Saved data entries
════════════════════

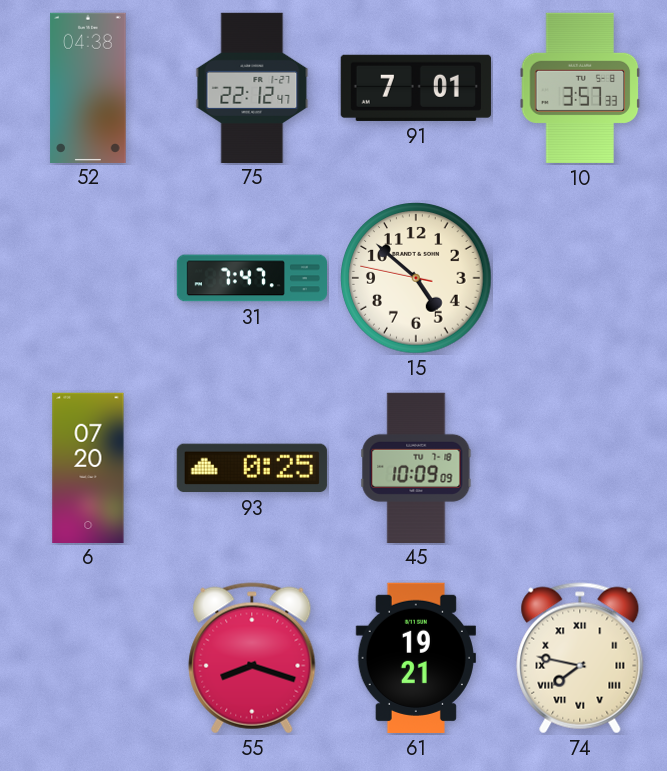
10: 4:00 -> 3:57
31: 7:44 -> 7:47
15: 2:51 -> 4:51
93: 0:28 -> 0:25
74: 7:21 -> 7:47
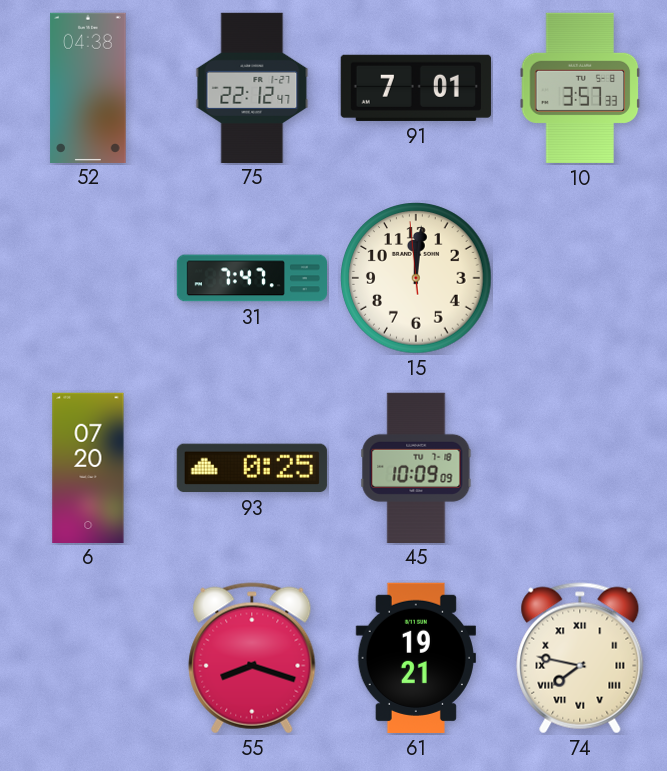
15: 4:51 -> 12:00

════════════════════

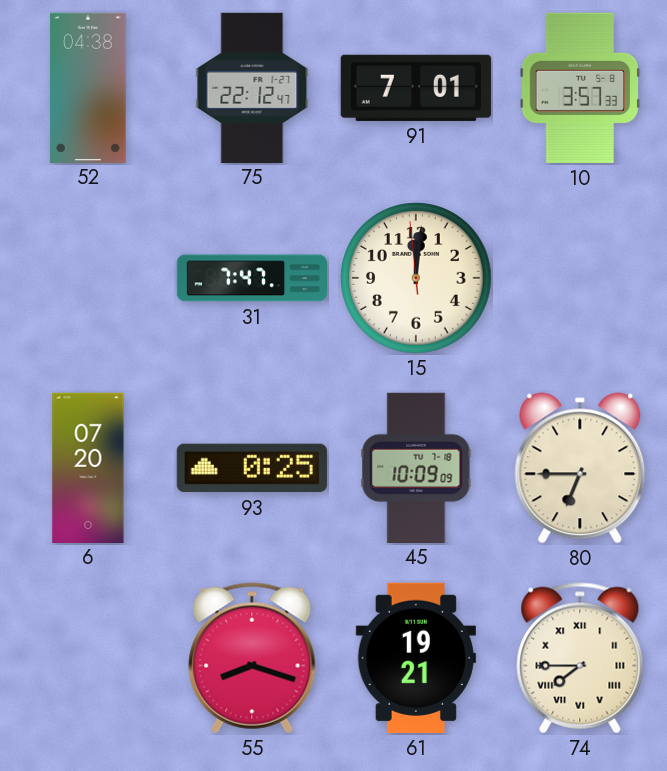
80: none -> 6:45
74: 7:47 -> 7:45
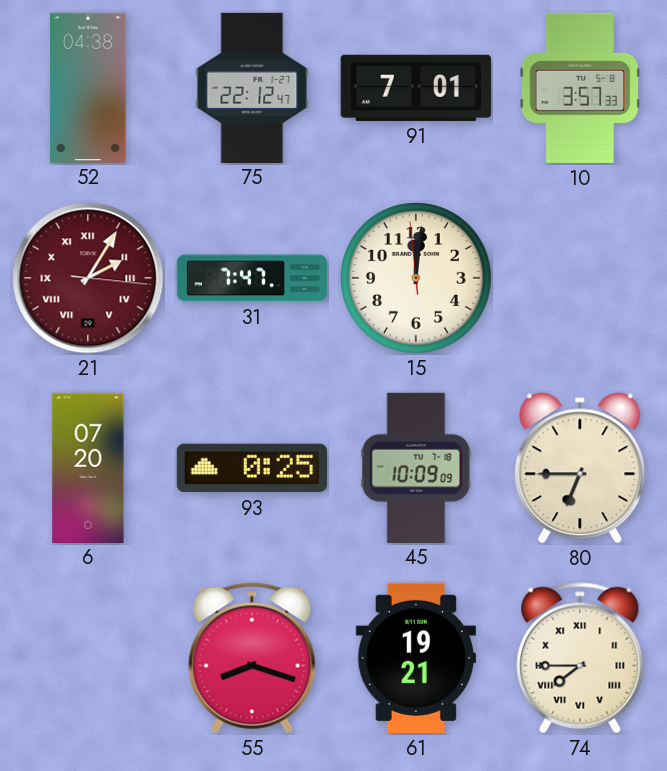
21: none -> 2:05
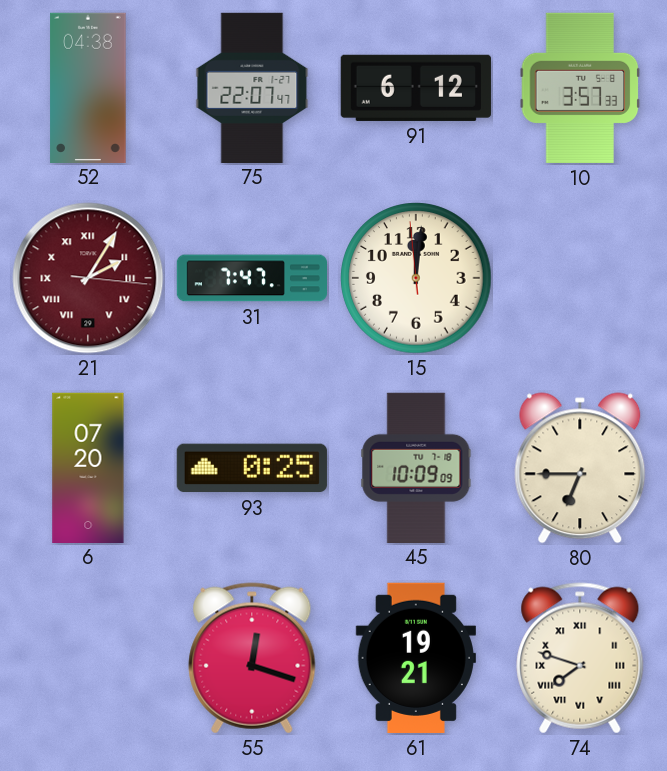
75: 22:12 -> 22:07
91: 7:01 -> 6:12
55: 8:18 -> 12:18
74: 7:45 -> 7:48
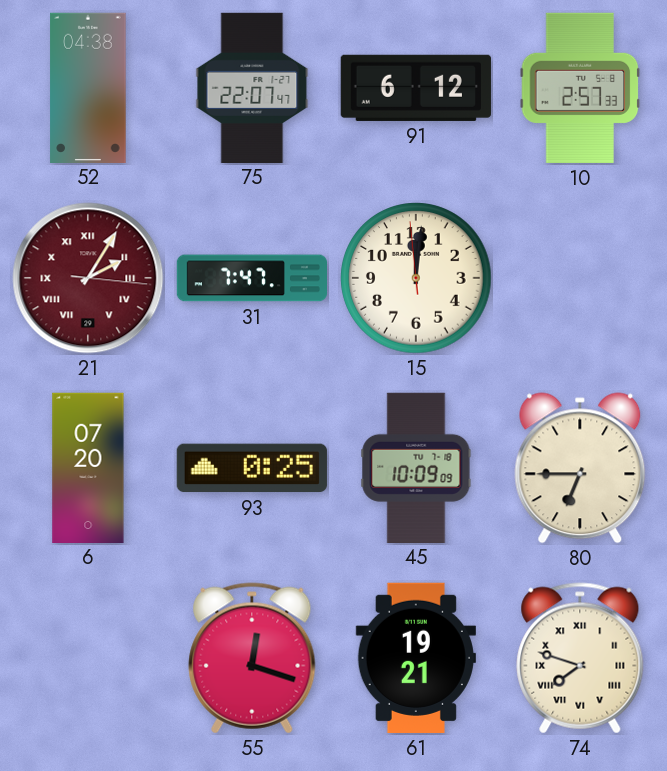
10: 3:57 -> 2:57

════════════════════

* **EXERCISE**
Write out the entries again, starting at the line "10: 4:00 -> 3:57" and ending at the line "74: 7:21 -> 7:47", replacing "7:44" with "7:40" and leaving everything else the same.

* **RESULT OF THIS EXERCISE**
10: 4:00 -> 3:57
31: 7:40 -> 7:47
15: 2:51 -> 4:51
93: 0:28 -> 0:25
74: 7:21 -> 7:47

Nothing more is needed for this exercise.